(Entries taken from a collection)

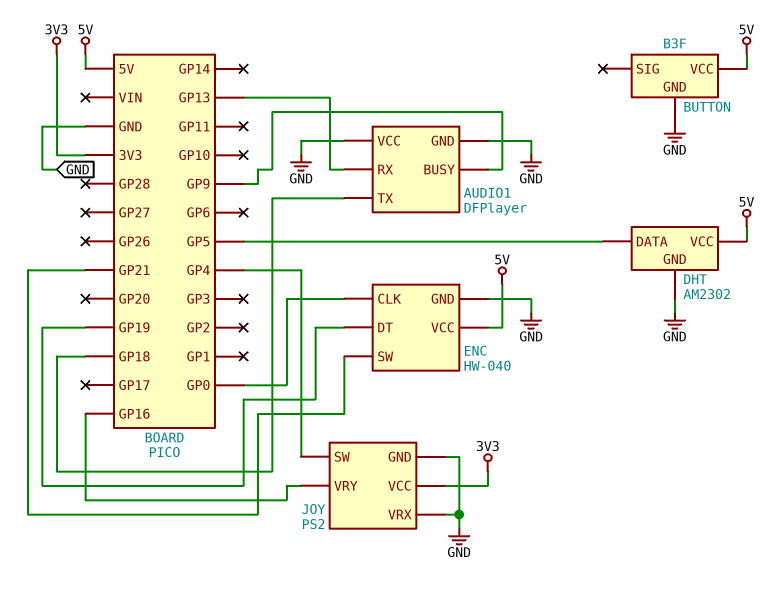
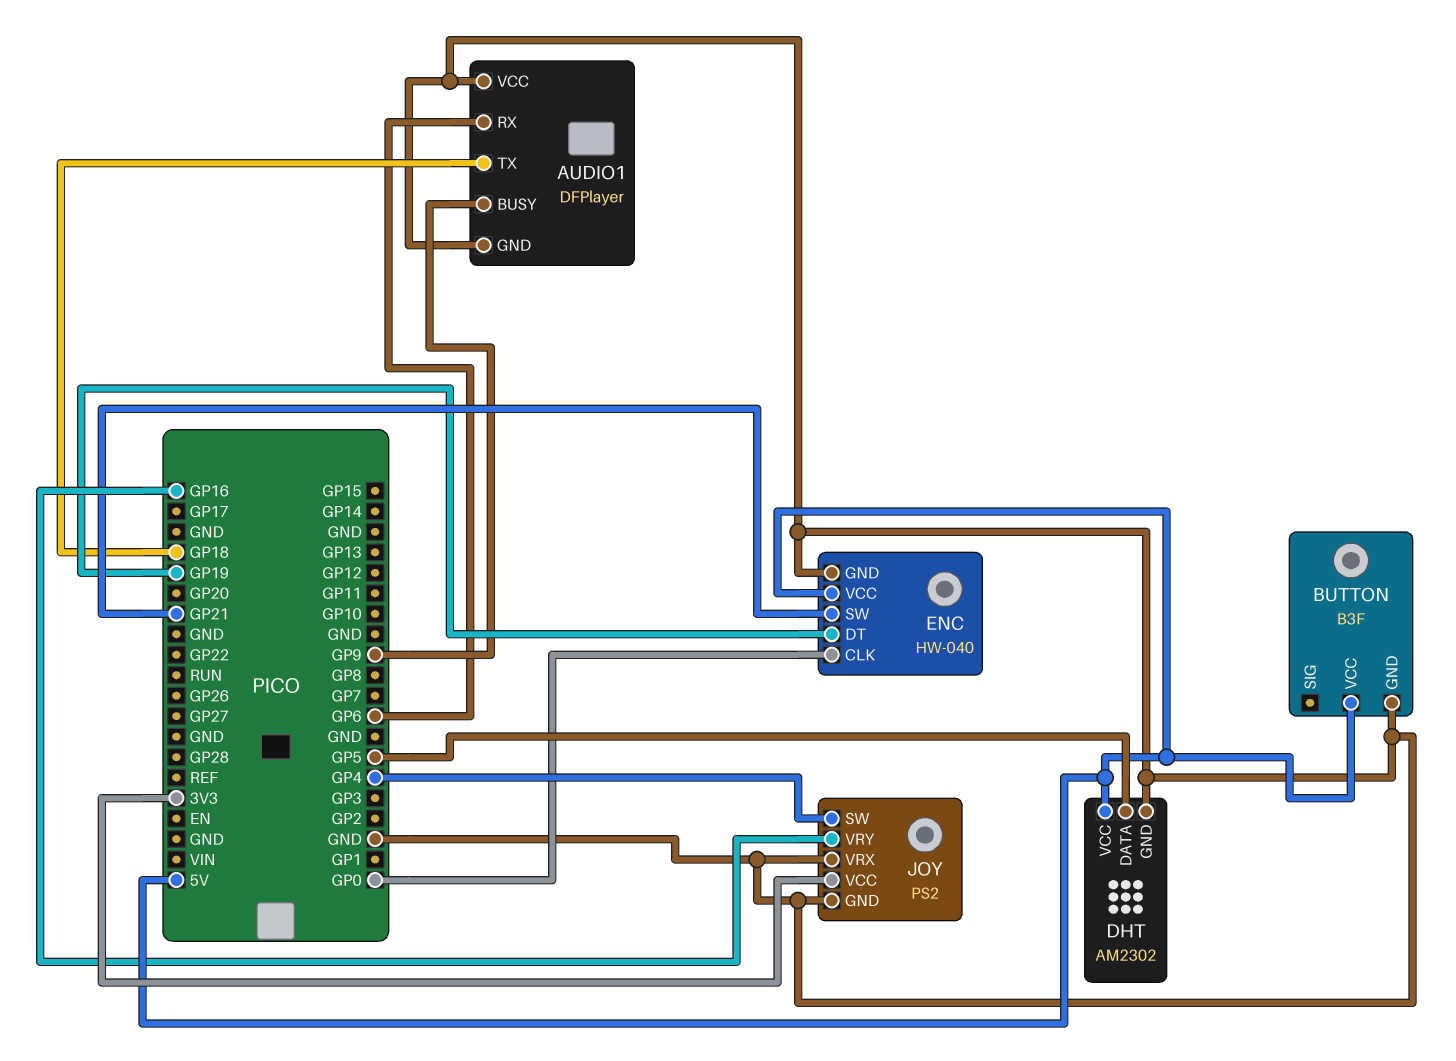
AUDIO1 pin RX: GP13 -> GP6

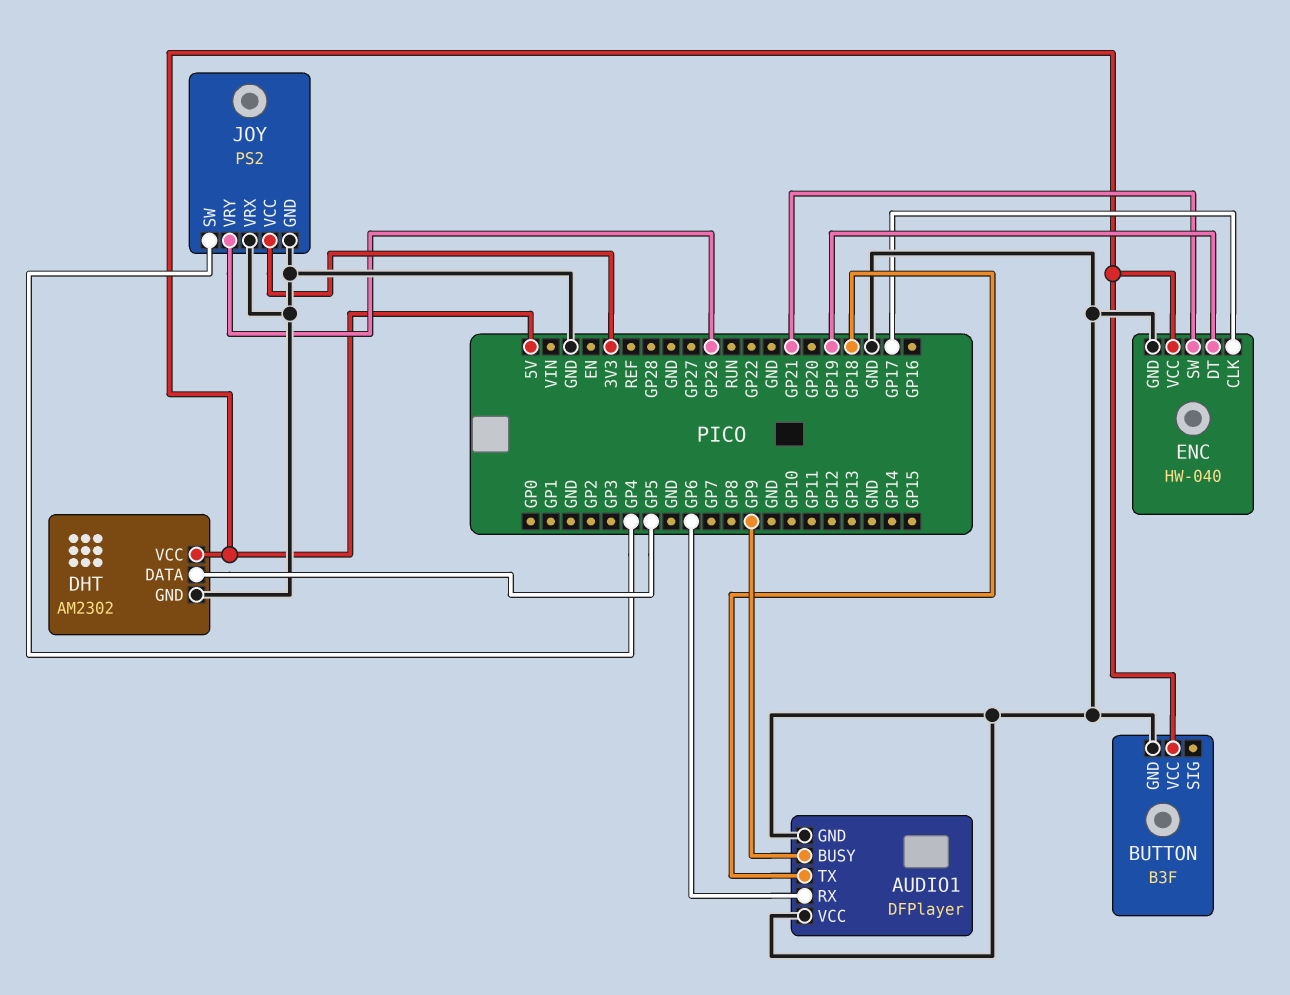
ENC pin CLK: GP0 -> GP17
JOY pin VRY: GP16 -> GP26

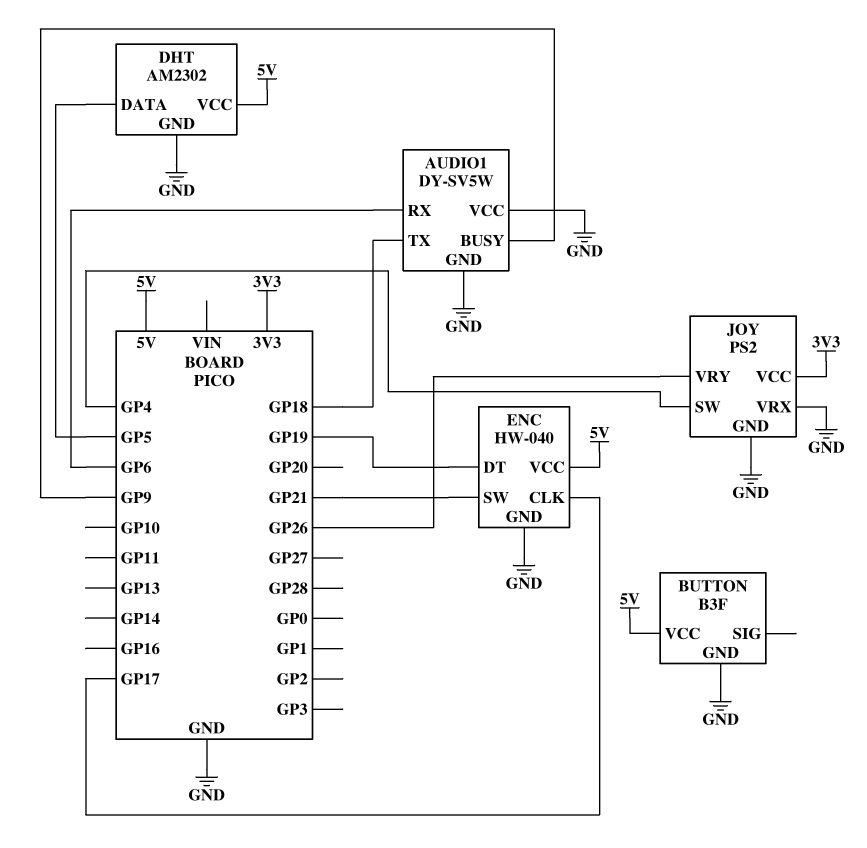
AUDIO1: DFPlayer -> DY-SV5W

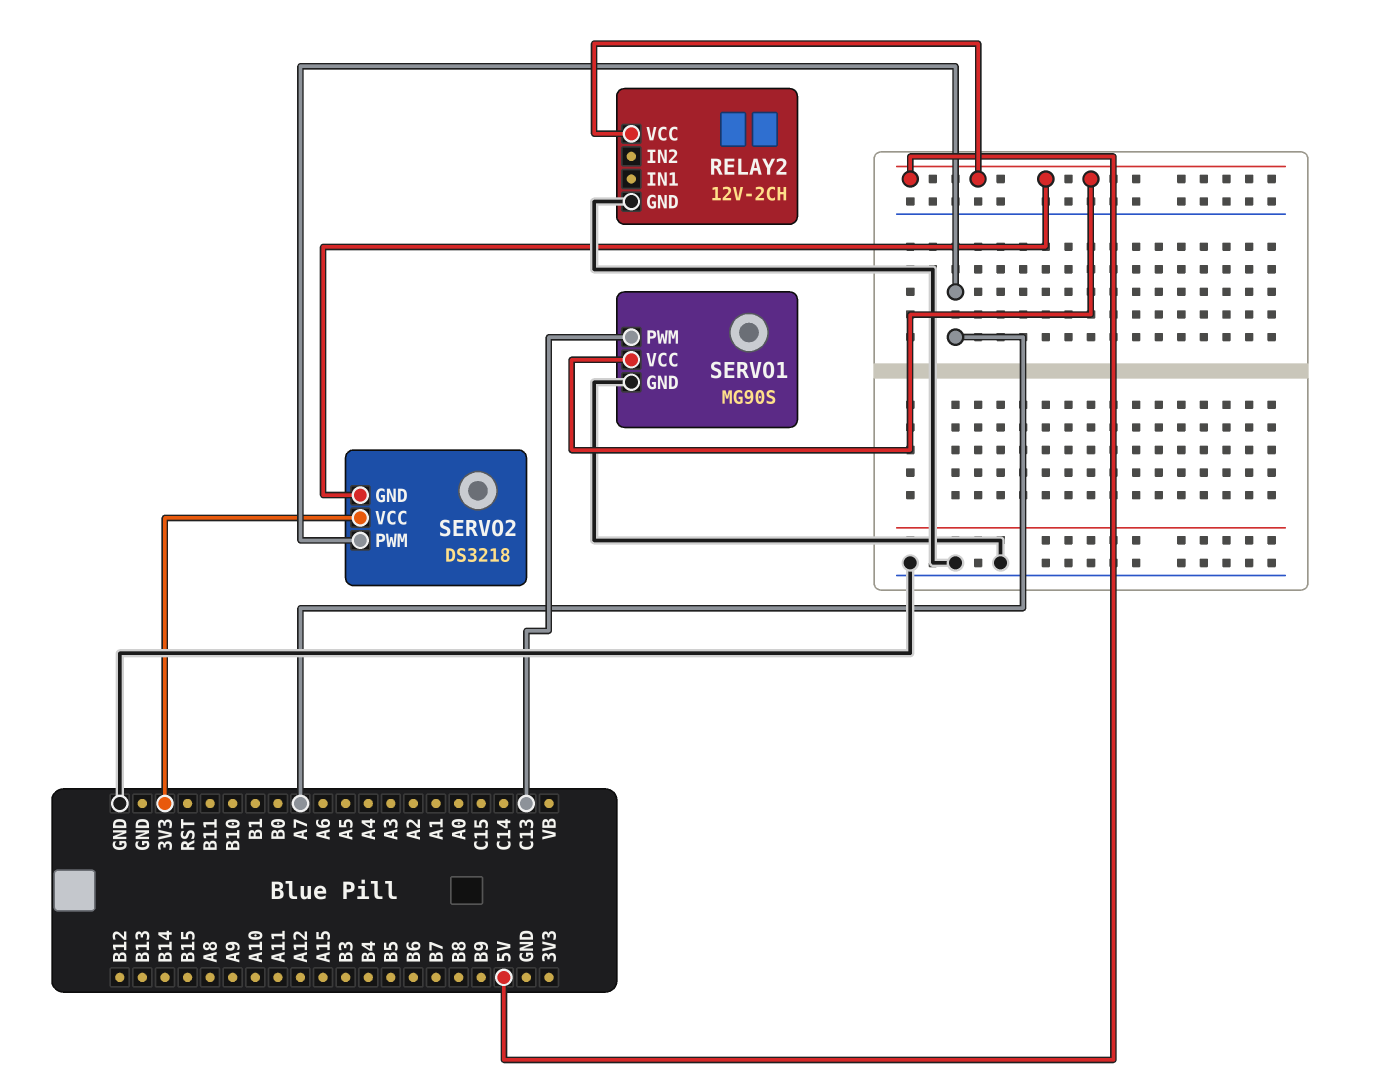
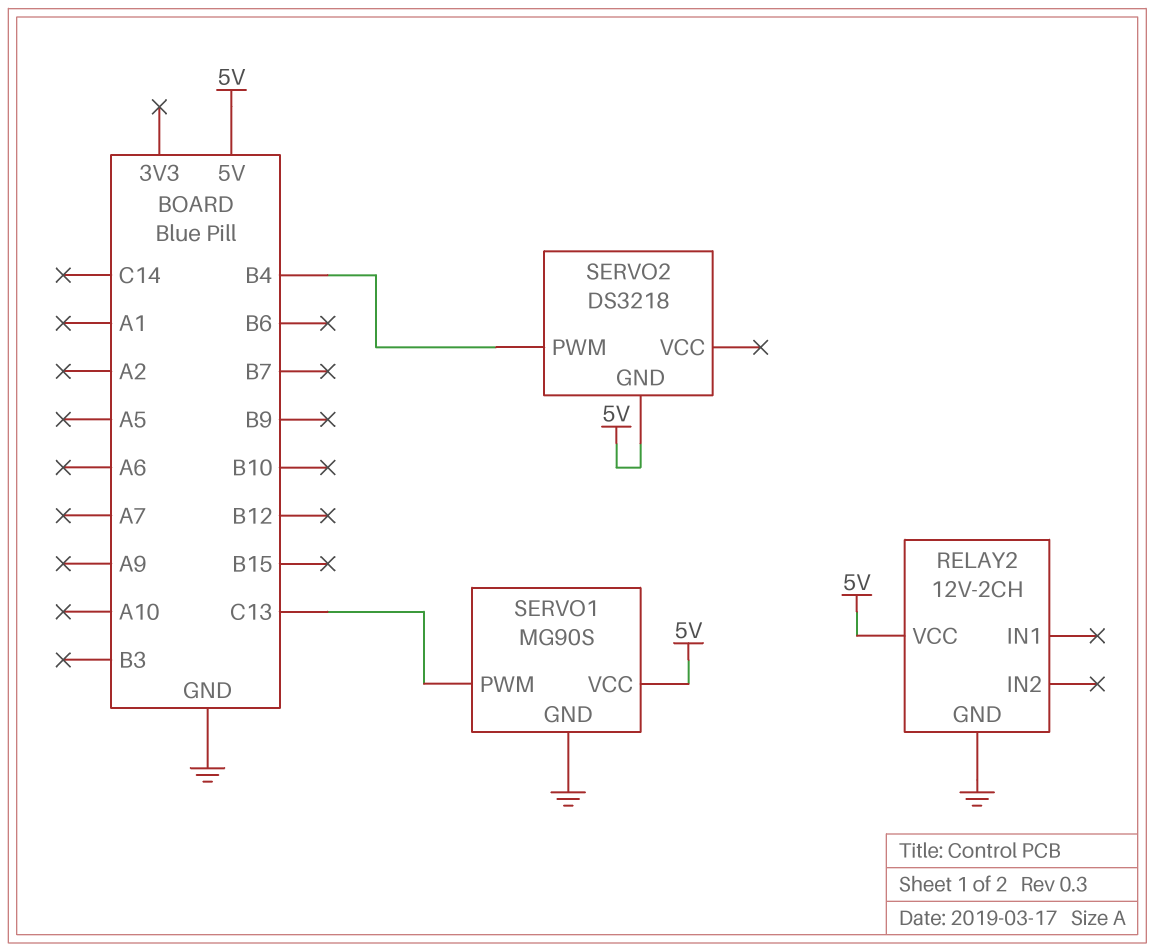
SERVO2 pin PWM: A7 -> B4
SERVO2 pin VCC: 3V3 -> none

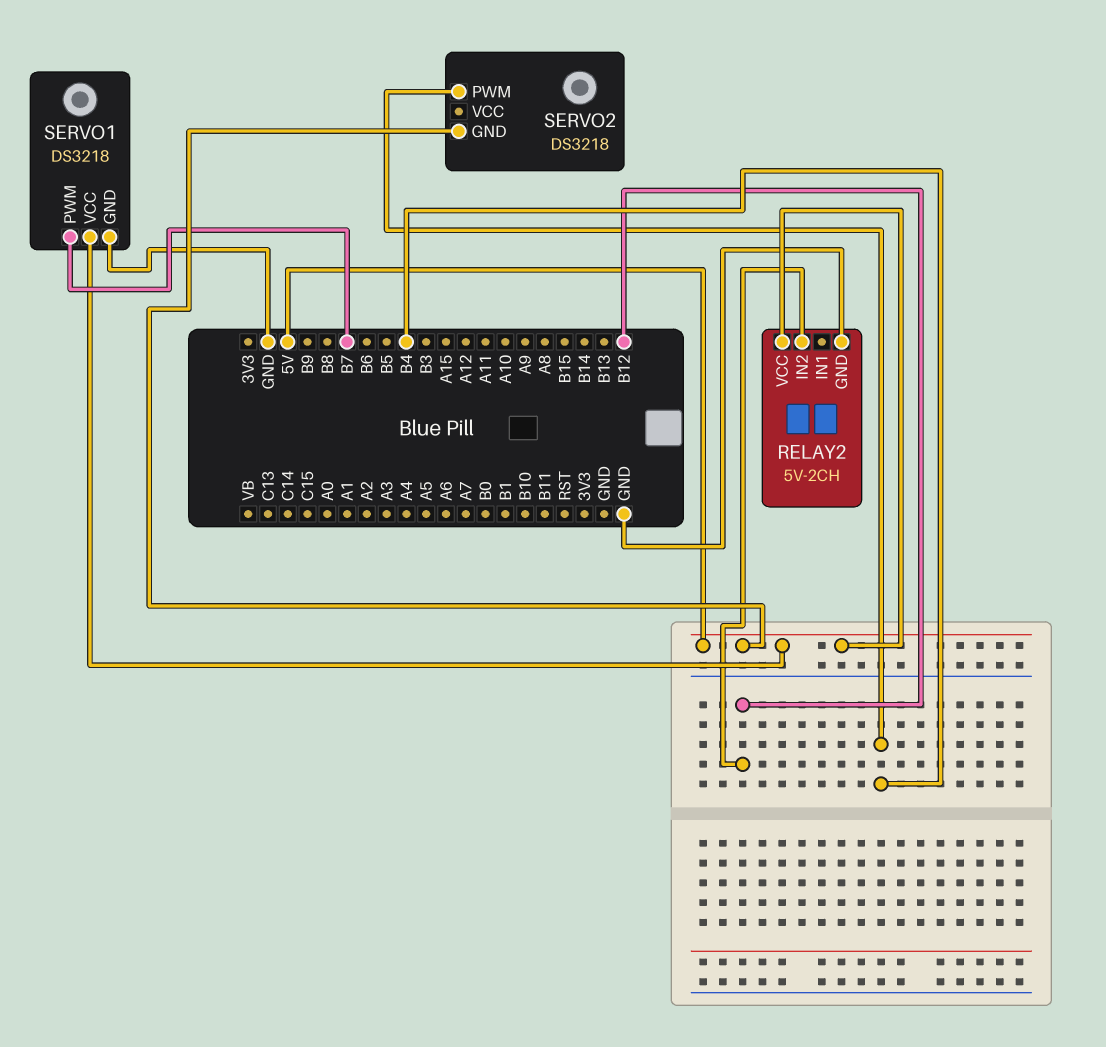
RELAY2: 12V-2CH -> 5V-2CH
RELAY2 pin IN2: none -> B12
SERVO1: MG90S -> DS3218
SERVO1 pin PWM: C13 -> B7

Requirement: Only the pictures stay out; the rest of the entries above must be written out exactly.

Output below:
AUDIO1 pin RX: GP13 -> GP6

ENC pin CLK: GP0 -> GP17
JOY pin VRY: GP16 -> GP26

AUDIO1: DFPlayer -> DY-SV5W

SERVO2 pin PWM: A7 -> B4
SERVO2 pin VCC: 3V3 -> none

RELAY2: 12V-2CH -> 5V-2CH
RELAY2 pin IN2: none -> B12
SERVO1: MG90S -> DS3218
SERVO1 pin PWM: C13 -> B7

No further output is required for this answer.